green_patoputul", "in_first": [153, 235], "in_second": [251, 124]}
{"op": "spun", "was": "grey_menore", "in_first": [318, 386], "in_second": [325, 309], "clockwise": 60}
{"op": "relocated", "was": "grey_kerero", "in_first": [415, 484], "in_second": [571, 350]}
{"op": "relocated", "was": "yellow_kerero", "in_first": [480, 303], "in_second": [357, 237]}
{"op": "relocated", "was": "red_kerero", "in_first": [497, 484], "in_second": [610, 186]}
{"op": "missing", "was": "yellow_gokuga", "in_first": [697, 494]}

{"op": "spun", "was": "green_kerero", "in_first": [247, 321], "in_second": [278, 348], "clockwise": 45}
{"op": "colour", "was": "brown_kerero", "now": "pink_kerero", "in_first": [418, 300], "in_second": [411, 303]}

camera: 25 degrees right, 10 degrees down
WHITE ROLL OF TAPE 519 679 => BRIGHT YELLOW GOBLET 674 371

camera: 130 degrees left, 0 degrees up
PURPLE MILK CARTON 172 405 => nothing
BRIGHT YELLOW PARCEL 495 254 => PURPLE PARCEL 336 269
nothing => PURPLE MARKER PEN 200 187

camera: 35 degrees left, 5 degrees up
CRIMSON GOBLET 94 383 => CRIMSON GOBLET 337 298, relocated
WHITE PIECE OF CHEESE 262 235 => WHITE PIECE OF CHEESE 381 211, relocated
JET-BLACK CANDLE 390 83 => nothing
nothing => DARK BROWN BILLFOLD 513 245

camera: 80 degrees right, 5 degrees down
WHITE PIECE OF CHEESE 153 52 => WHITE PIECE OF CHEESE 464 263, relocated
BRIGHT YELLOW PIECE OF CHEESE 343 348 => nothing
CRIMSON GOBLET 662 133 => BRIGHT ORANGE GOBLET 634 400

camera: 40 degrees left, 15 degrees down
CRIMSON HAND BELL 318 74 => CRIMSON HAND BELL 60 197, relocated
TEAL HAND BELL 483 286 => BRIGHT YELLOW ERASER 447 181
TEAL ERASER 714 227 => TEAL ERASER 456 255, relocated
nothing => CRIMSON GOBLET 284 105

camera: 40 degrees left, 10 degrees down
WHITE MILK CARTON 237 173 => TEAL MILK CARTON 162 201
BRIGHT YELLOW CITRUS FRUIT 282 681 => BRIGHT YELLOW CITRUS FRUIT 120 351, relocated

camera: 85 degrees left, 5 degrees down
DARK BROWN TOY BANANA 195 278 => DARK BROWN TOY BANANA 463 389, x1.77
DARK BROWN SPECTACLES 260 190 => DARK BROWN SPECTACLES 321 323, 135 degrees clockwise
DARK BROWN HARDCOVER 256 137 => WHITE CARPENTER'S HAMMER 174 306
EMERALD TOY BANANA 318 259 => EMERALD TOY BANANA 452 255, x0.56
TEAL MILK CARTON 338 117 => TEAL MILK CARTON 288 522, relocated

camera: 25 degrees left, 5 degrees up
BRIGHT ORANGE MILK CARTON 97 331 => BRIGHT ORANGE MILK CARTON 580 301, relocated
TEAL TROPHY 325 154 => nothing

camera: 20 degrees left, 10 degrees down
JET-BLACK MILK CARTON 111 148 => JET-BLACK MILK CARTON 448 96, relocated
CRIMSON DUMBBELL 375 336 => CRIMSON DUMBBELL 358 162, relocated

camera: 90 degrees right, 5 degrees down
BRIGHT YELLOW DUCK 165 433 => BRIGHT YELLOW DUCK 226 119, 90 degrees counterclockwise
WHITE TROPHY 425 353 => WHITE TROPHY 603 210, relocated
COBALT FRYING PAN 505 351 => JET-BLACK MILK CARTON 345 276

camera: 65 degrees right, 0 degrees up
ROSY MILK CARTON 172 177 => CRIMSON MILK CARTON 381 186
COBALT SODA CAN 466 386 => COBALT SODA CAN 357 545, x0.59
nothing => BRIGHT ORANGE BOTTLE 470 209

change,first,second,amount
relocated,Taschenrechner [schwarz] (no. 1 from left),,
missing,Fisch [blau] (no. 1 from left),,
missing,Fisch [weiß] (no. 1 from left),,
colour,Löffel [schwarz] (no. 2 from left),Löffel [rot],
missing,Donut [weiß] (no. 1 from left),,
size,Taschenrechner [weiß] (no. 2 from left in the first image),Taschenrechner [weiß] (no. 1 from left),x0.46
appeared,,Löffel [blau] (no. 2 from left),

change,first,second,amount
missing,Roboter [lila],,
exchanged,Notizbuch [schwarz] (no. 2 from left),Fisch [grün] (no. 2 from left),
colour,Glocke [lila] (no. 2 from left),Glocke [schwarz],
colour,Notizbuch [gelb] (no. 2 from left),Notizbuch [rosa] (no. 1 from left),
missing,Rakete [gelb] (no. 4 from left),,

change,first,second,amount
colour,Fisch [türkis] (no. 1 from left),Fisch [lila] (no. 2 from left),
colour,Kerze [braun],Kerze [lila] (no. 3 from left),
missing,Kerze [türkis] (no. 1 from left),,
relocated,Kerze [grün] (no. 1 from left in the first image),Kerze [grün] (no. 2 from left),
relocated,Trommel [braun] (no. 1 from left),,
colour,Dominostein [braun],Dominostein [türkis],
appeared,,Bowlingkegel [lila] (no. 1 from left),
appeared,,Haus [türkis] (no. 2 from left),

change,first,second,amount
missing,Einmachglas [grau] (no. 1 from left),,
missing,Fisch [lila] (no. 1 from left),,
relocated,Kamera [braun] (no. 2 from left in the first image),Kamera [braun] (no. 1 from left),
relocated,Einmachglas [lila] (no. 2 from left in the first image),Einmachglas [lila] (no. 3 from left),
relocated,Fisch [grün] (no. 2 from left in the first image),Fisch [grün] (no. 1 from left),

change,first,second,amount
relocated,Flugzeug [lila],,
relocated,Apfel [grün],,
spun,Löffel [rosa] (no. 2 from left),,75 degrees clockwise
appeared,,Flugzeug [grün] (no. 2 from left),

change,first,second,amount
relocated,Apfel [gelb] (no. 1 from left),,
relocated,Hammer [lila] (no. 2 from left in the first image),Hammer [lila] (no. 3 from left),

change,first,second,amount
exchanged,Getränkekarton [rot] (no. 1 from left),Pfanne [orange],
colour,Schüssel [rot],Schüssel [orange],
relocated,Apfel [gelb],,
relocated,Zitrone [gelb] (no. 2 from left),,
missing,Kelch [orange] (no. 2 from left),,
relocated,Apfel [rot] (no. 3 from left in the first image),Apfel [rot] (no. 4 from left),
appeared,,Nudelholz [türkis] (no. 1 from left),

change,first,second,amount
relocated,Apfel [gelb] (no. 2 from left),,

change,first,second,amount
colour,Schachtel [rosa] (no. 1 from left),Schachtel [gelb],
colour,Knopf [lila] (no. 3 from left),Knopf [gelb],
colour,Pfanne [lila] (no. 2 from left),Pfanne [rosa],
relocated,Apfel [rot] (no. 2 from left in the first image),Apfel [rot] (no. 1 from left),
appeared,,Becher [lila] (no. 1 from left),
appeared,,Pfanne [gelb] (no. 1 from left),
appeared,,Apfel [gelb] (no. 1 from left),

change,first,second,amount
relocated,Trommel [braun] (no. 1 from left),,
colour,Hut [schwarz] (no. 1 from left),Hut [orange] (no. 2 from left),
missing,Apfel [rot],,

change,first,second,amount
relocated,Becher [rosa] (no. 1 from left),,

================

▶ What to work on
Pull every line with "braun" from the records.

▶ Response to the task
colour,Kerze [braun],Kerze [lila] (no. 3 from left),
relocated,Trommel [braun] (no. 1 from left),,
colour,Dominostein [braun],Dominostein [türkis],
relocated,Kamera [braun] (no. 2 from left in the first image),Kamera [braun] (no. 1 from left),
relocated,Trommel [braun] (no. 1 from left),,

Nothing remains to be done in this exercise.